YOUR INSTRUCTIONS
What is needed is an exact copy of the lines in the listing below, from the one with "lime slope A4:A6" up to and including the one with "cyan brick G5", with no other lines.

SOURCE INFORMATION
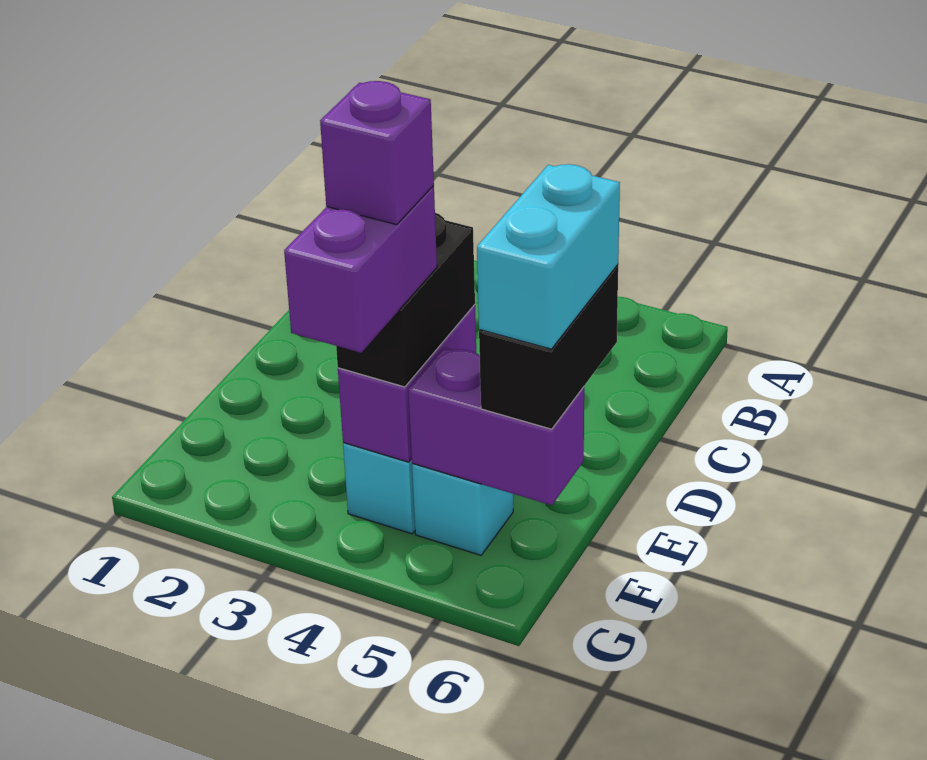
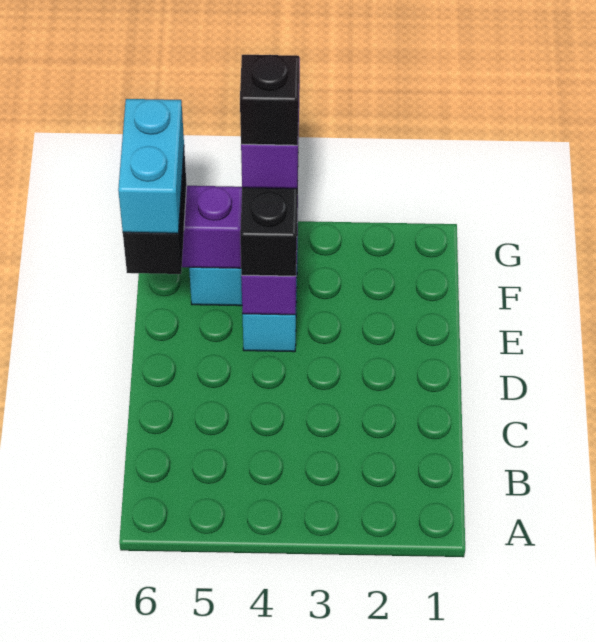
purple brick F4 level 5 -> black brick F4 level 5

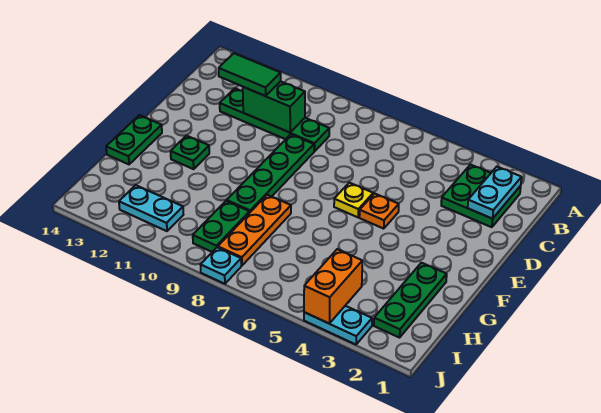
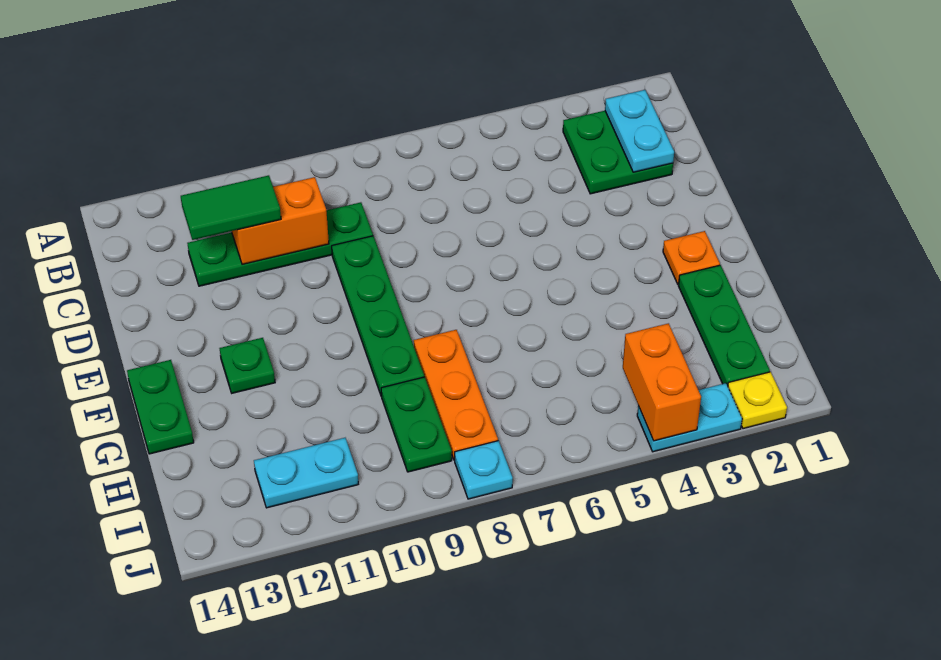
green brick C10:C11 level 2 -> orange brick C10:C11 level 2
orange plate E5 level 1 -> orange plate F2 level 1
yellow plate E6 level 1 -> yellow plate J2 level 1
--
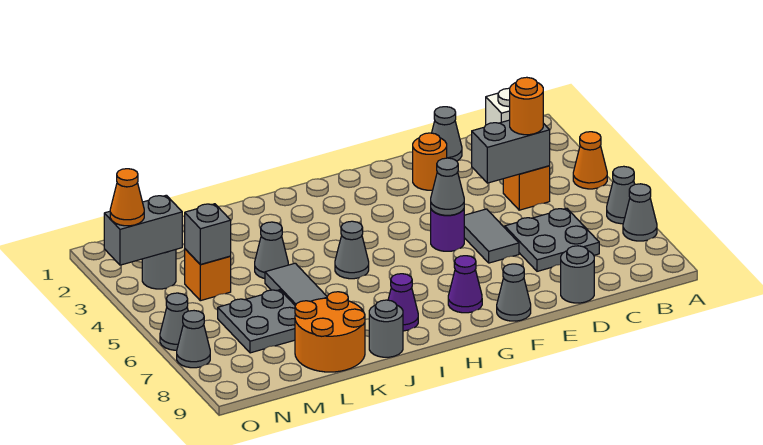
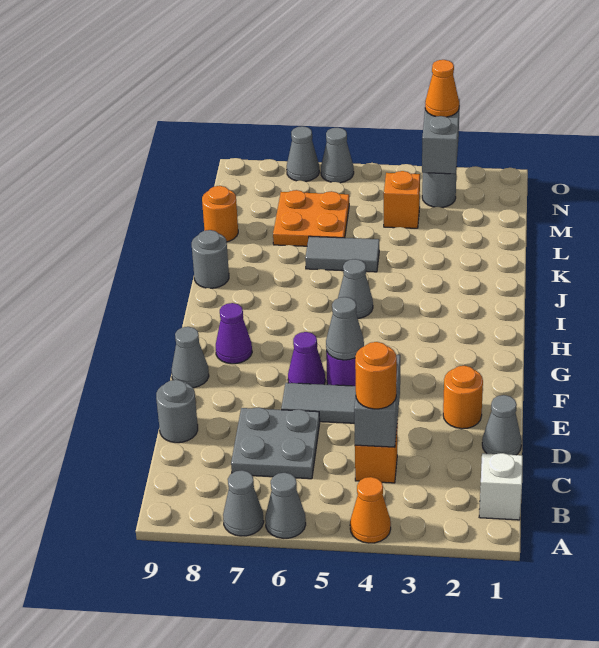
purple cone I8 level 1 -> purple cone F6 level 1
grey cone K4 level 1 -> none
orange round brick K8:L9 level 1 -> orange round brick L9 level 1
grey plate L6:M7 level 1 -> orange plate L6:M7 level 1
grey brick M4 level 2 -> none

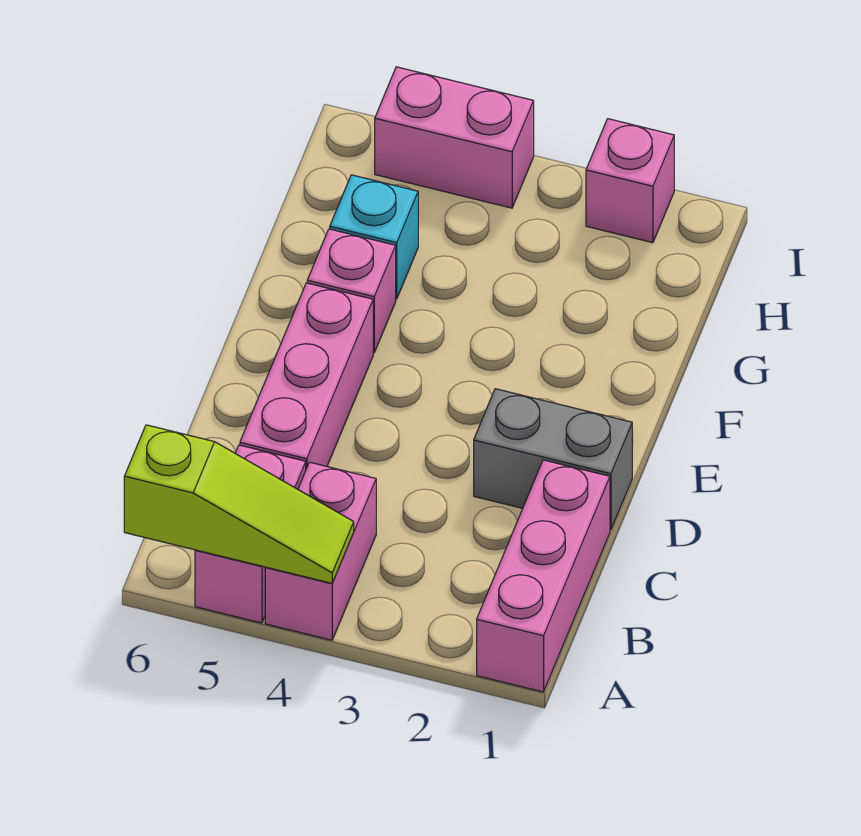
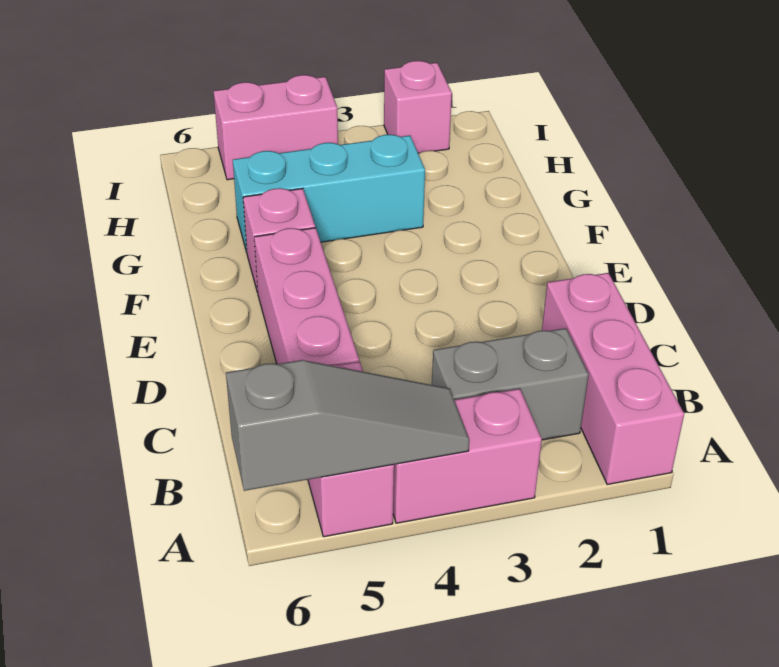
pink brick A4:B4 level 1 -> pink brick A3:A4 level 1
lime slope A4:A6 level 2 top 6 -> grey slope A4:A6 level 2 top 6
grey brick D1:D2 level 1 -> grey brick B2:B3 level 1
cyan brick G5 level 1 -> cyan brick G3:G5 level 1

COMPLETED TASK
lime slope A4:A6 level 2 top 6 -> grey slope A4:A6 level 2 top 6
grey brick D1:D2 level 1 -> grey brick B2:B3 level 1
cyan brick G5 level 1 -> cyan brick G3:G5 level 1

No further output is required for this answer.